As you reproduce every line below, keep it exactly as written and leave out the images.

▽

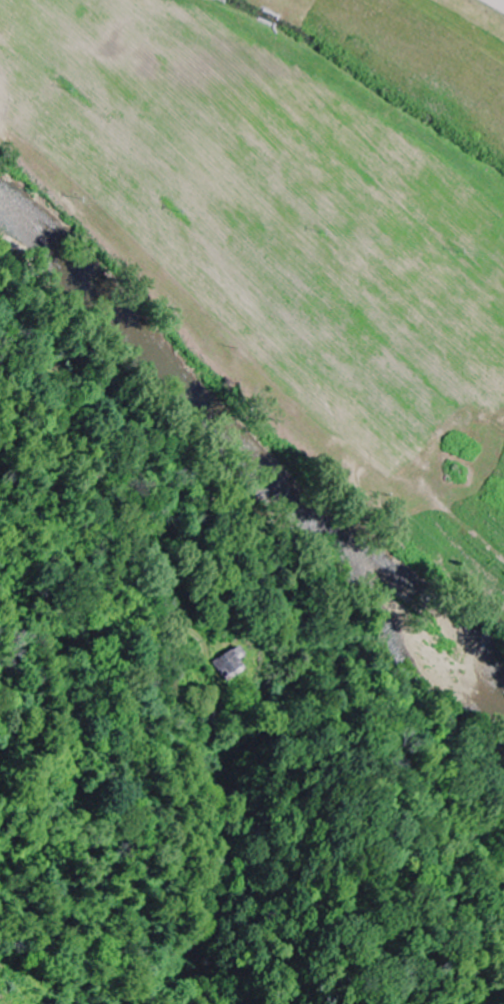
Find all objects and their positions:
road: (503, 0)
river: (239, 449)
road: (137, 520)
building: (229, 661)

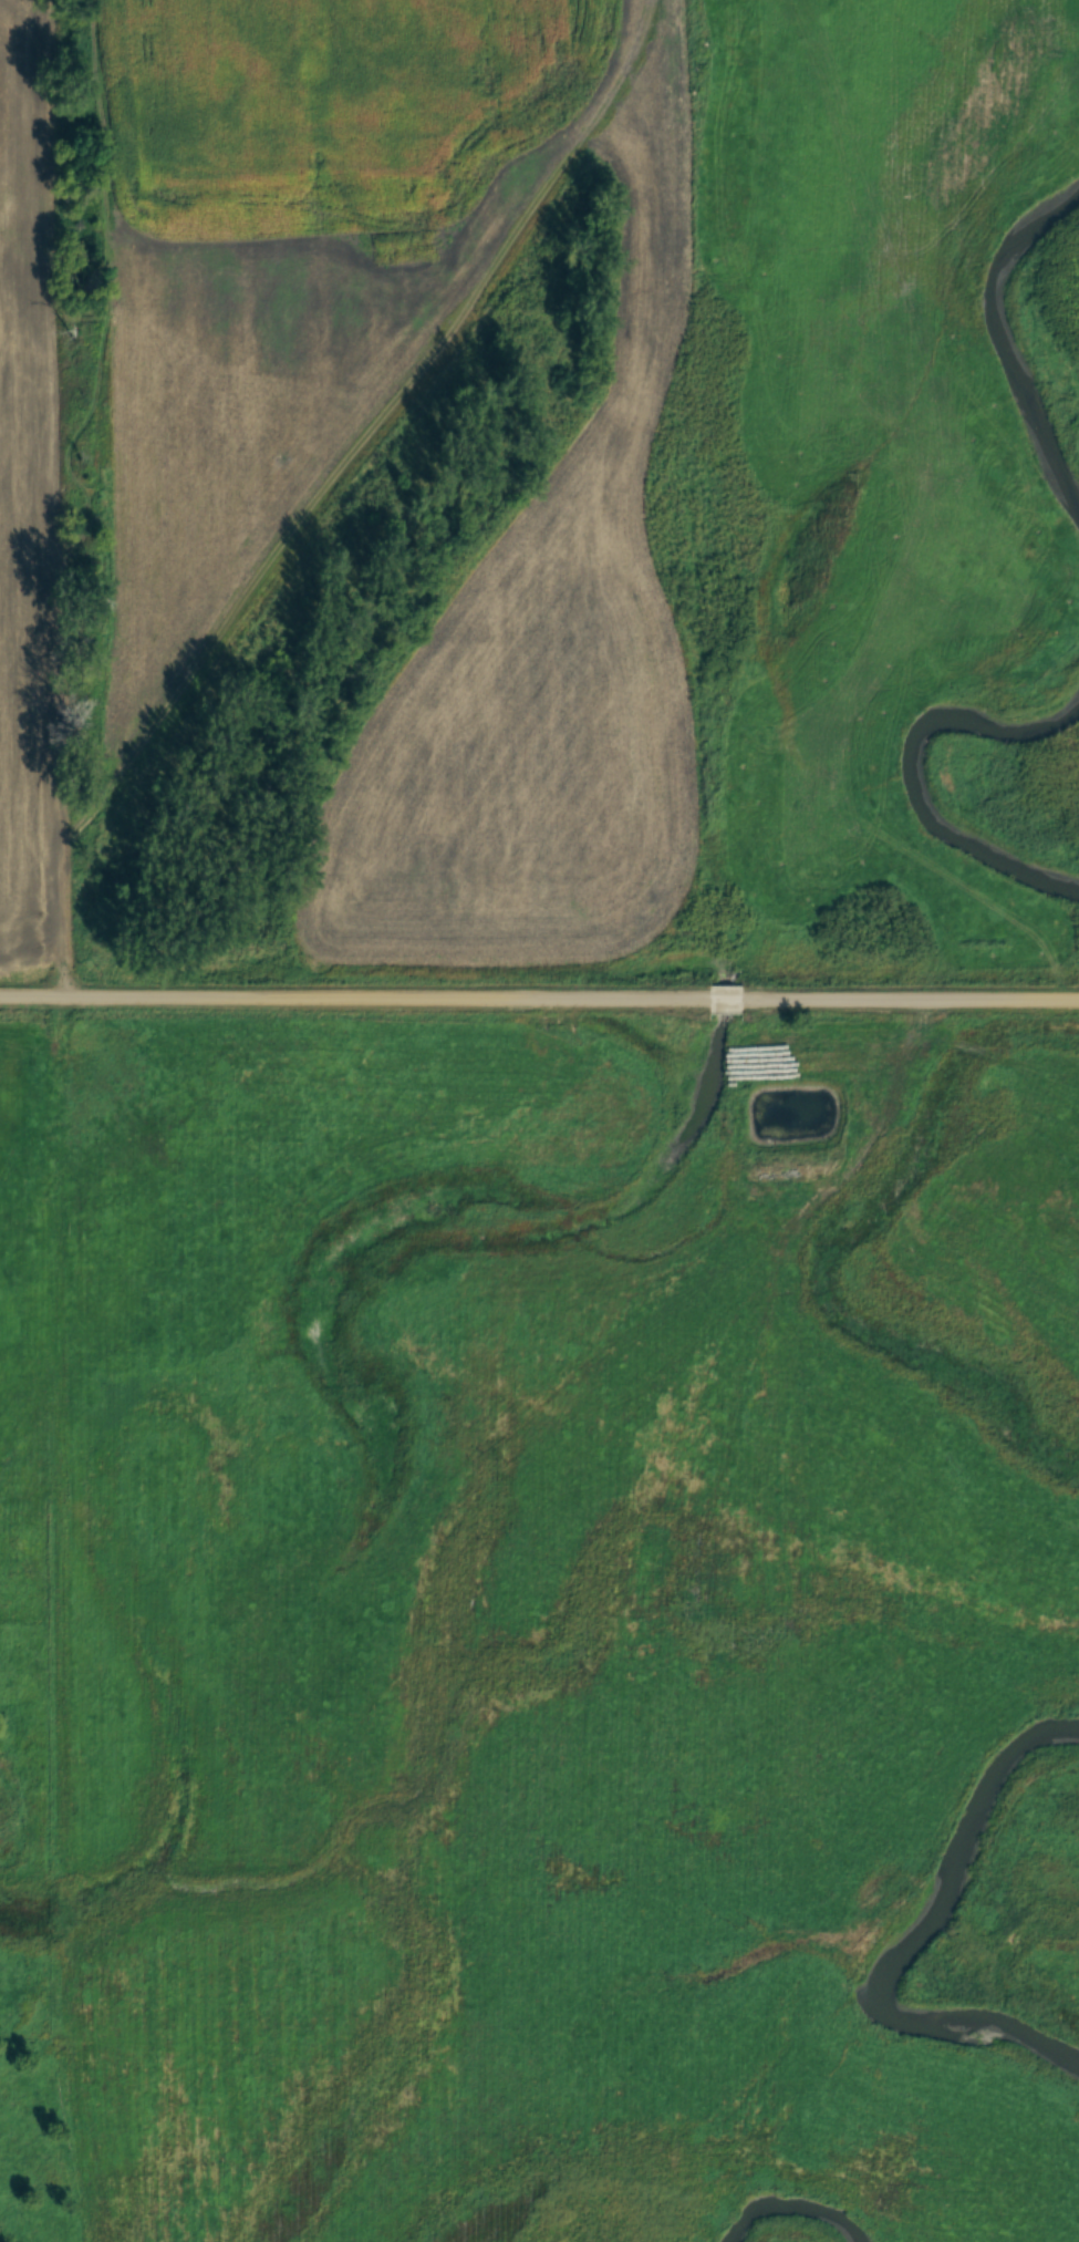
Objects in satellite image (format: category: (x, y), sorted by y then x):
river: (1022, 343)
road: (63, 499)
river: (918, 734)
road: (355, 1000)
road: (726, 1001)
road: (910, 1001)
river: (908, 1938)
river: (790, 2233)

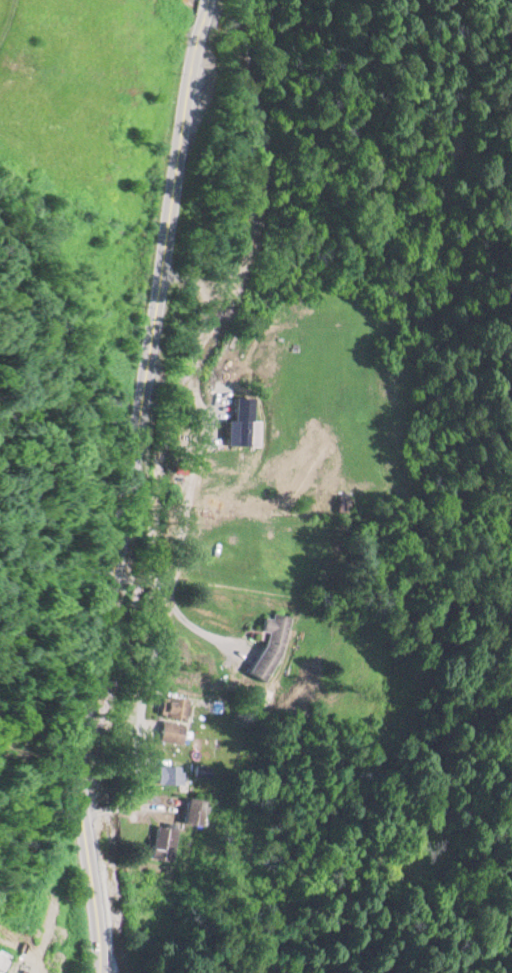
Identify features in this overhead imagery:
building: (243, 423)
road: (125, 485)
road: (178, 547)
building: (270, 644)
building: (172, 706)
building: (170, 730)
building: (170, 773)
building: (194, 811)
building: (161, 841)
building: (3, 963)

△

Task output:
Find all objects and their positions:
road: (503, 0)
river: (239, 449)
road: (137, 520)
building: (229, 661)

Objects in satellite image (format: category: (x, y), sorted by y then x):
river: (1022, 343)
road: (63, 499)
river: (918, 734)
road: (355, 1000)
road: (726, 1001)
road: (910, 1001)
river: (908, 1938)
river: (790, 2233)

Identify features in this overhead imagery:
building: (243, 423)
road: (125, 485)
road: (178, 547)
building: (270, 644)
building: (172, 706)
building: (170, 730)
building: (170, 773)
building: (194, 811)
building: (161, 841)
building: (3, 963)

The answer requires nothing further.